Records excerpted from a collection
==========

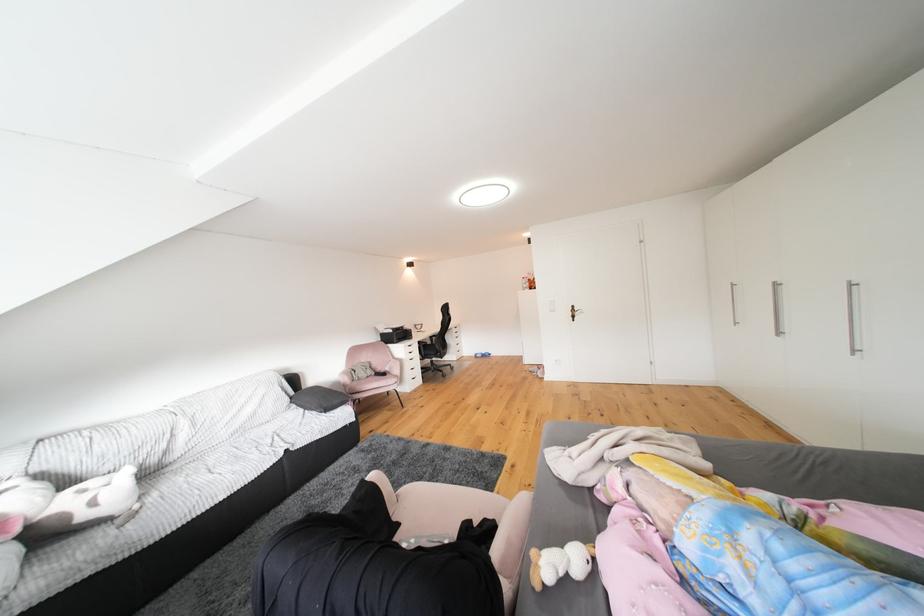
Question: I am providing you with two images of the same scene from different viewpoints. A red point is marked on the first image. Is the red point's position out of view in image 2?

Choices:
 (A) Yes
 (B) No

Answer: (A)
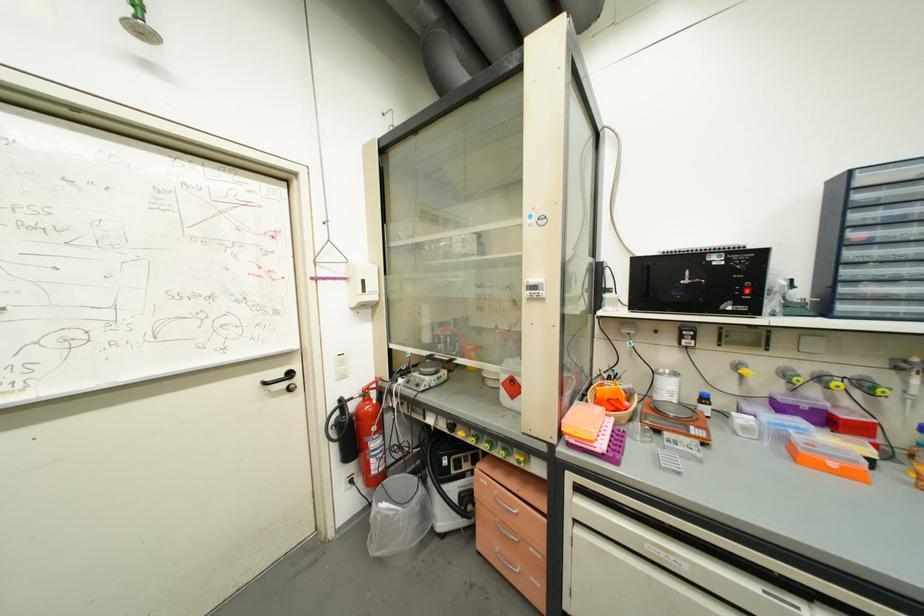
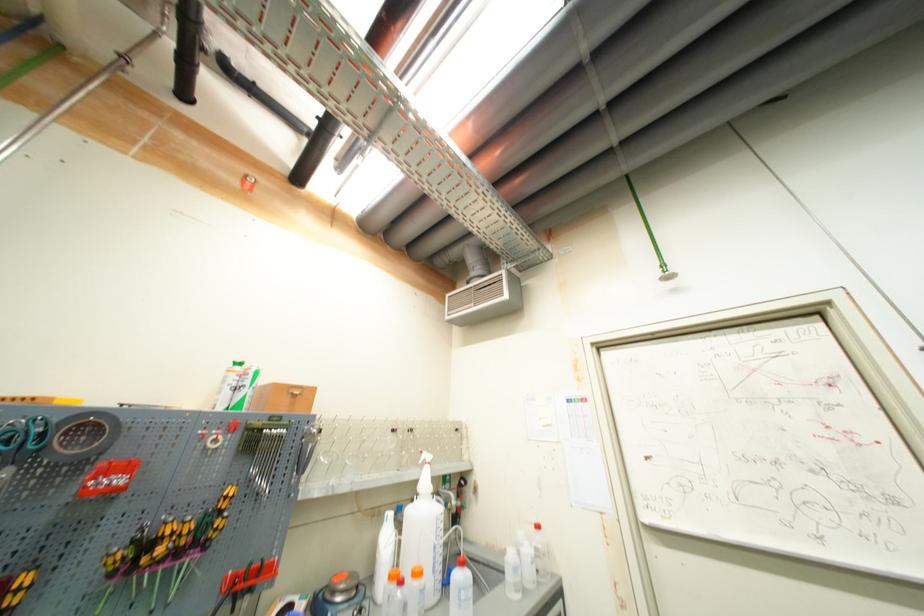
The first image is from the beginning of the video and the second image is from the end. How did the camera likely rotate when shooting the video?

The camera rotated toward left-up.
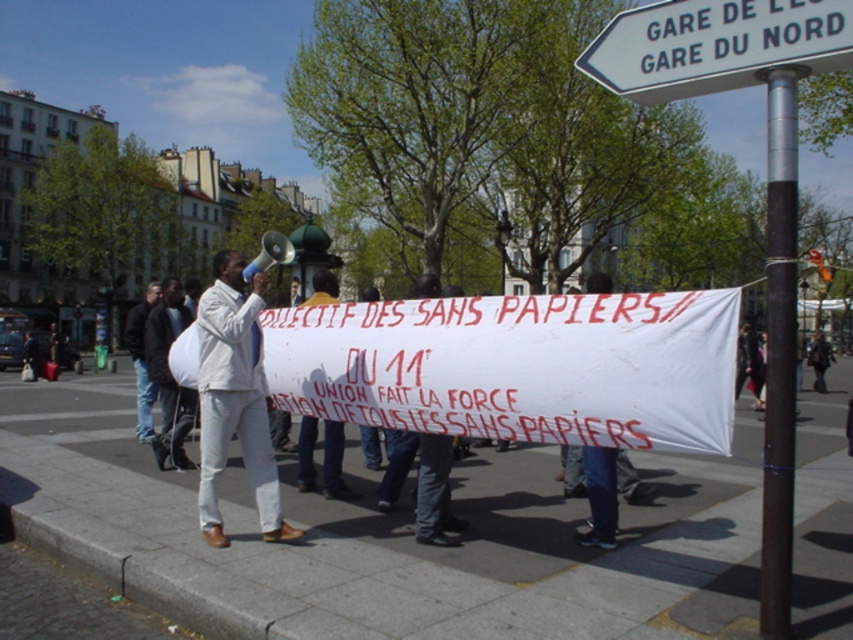
Question: Which of these objects is positioned farthest from the dark brown polished metal pole at upper right?

Choices:
 (A) light beige suit at center
 (B) white plastic sign at upper center

Answer: (A)

Question: Is light beige suit at center below white fabric bag at center?

Choices:
 (A) yes
 (B) no

Answer: (A)

Question: Which point is closer to the camera taking this photo?

Choices:
 (A) (782, 150)
 (B) (160, 456)

Answer: (A)

Question: In this image, where is white fabric bag at center located relative to light beige jacket at center?

Choices:
 (A) below
 (B) above

Answer: (A)

Question: Which point is farther from the camera taking this photo?

Choices:
 (A) (167, 429)
 (B) (146, 388)
 (C) (244, 316)

Answer: (B)

Question: Is light beige suit at center above white fabric bag at center?

Choices:
 (A) yes
 (B) no

Answer: (B)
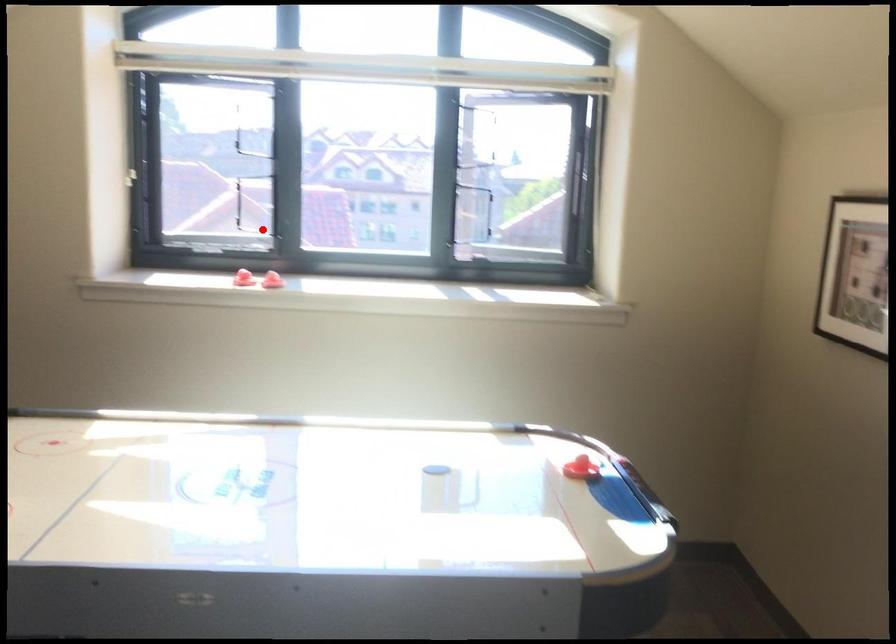
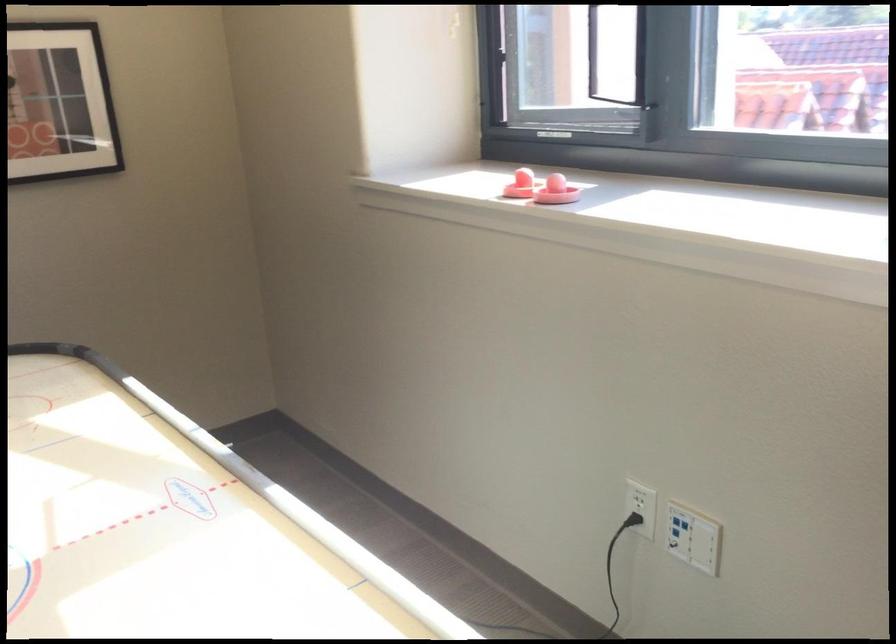
Question: I am providing you with two images of the same scene from different viewpoints. Given a red point in image1, look at the same physical point in image2. Is it:

Choices:
 (A) Closer to the viewpoint
 (B) Farther from the viewpoint

Answer: (A)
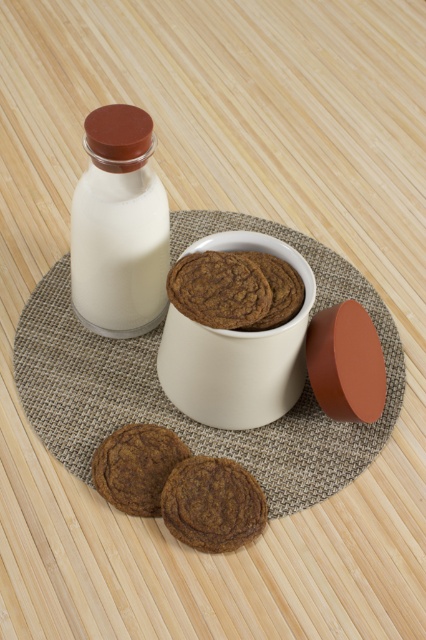
You are setting up a table for a tea party and have the white glossy bottle at upper left and the brown matte cookie at center. If you want to place a small saucer between them, which object should you position closer to the center of the table to ensure the saucer fits snugly between them?

The white glossy bottle at upper left might be wider than the brown matte cookie at center, so positioning the cookie closer to the center would allow the saucer to fit snugly between them.

You are setting up a small breakfast nook and need to place the white glossy bottle at upper left and the chocolate chip cookie at lower left on a shelf. The shelf has a maximum weight capacity of 5 kilograms. If the bottle weighs 2 kilograms and the cookie weighs 0.1 kilograms, will both items fit on the shelf without exceeding the weight limit?

The white glossy bottle at upper left weighs 2 kilograms and the chocolate chip cookie at lower left weighs 0.1 kilograms. Combined, they total 2.1 kilograms, which is under the 5 kilogram limit. Both items can be placed on the shelf safely.

You are arranging items on a table and need to place a decorative item between the white glossy bottle at upper left and the chocolate chip cookie at lower left. Based on their positions, which item should you place closer to the front of the table?

The white glossy bottle at upper left is closer to the viewer than the chocolate chip cookie at lower left, so you should place the decorative item closer to the front near the white glossy bottle at upper left to maintain the spatial arrangement.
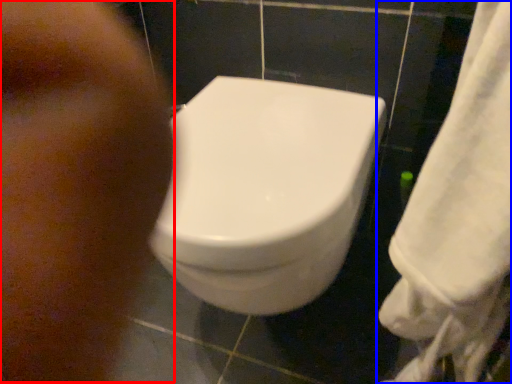
Question: Which object appears farthest to the camera in this image, face (highlighted by a red box) or towel (highlighted by a blue box)?

Choices:
 (A) face
 (B) towel

Answer: (A)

==========

◆ Task statement
Reproduce the records verbatim from their beginning through the line containing "(B) Farther from the viewpoint", including that line, and omit the pictures from your answer.

◆ Answer below
Question: I am providing you with two images of the same scene from different viewpoints. A red point is marked on the first image. Is the red point's position out of view in image 2?

Choices:
 (A) Yes
 (B) No

Answer: (A)
The first image is from the beginning of the video and the second image is from the end. How did the camera likely rotate when shooting the video?

The camera rotated toward left-up.
Question: Which of these objects is positioned farthest from the dark brown polished metal pole at upper right?

Choices:
 (A) light beige suit at center
 (B) white plastic sign at upper center

Answer: (A)

Question: Is light beige suit at center below white fabric bag at center?

Choices:
 (A) yes
 (B) no

Answer: (A)

Question: Which point is closer to the camera taking this photo?

Choices:
 (A) (782, 150)
 (B) (160, 456)

Answer: (A)

Question: In this image, where is white fabric bag at center located relative to light beige jacket at center?

Choices:
 (A) below
 (B) above

Answer: (A)

Question: Which point is farther from the camera taking this photo?

Choices:
 (A) (167, 429)
 (B) (146, 388)
 (C) (244, 316)

Answer: (B)

Question: Is light beige suit at center above white fabric bag at center?

Choices:
 (A) yes
 (B) no

Answer: (B)
Question: I am providing you with two images of the same scene from different viewpoints. Given a red point in image1, look at the same physical point in image2. Is it:

Choices:
 (A) Closer to the viewpoint
 (B) Farther from the viewpoint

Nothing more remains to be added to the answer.